Activity: What you produce should be an exact transcription of the data, minus any pictures.

Supplied data:
<<<<

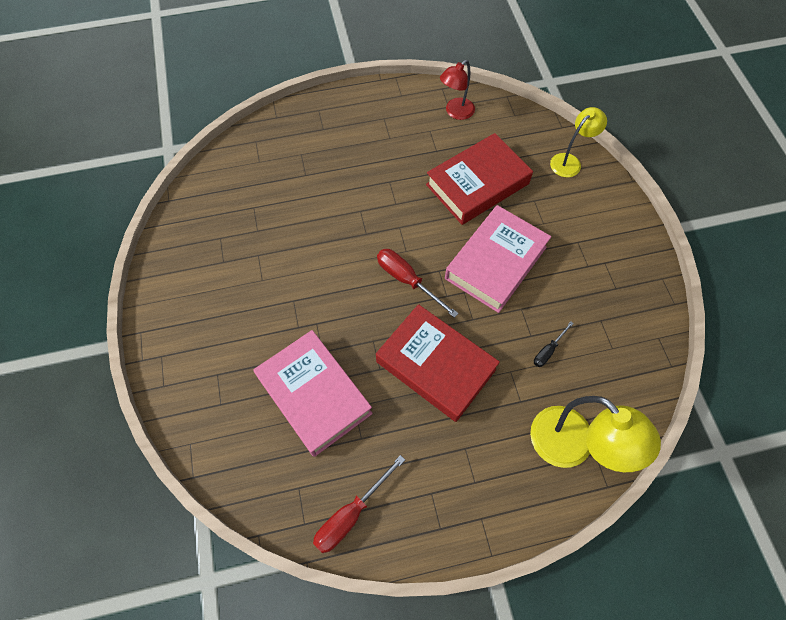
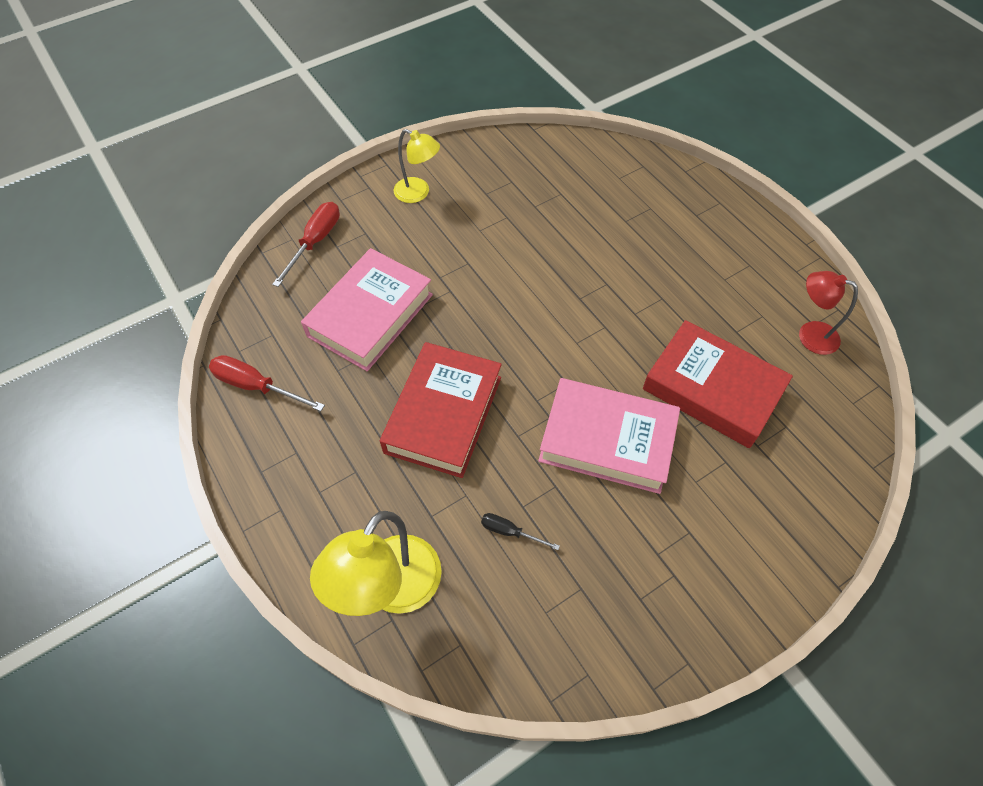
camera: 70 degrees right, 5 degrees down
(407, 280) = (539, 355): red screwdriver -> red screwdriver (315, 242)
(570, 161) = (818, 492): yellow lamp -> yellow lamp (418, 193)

>>>>

Result:
camera: 70 degrees right, 5 degrees down
(407, 280) = (539, 355): red screwdriver -> red screwdriver (315, 242)
(570, 161) = (818, 492): yellow lamp -> yellow lamp (418, 193)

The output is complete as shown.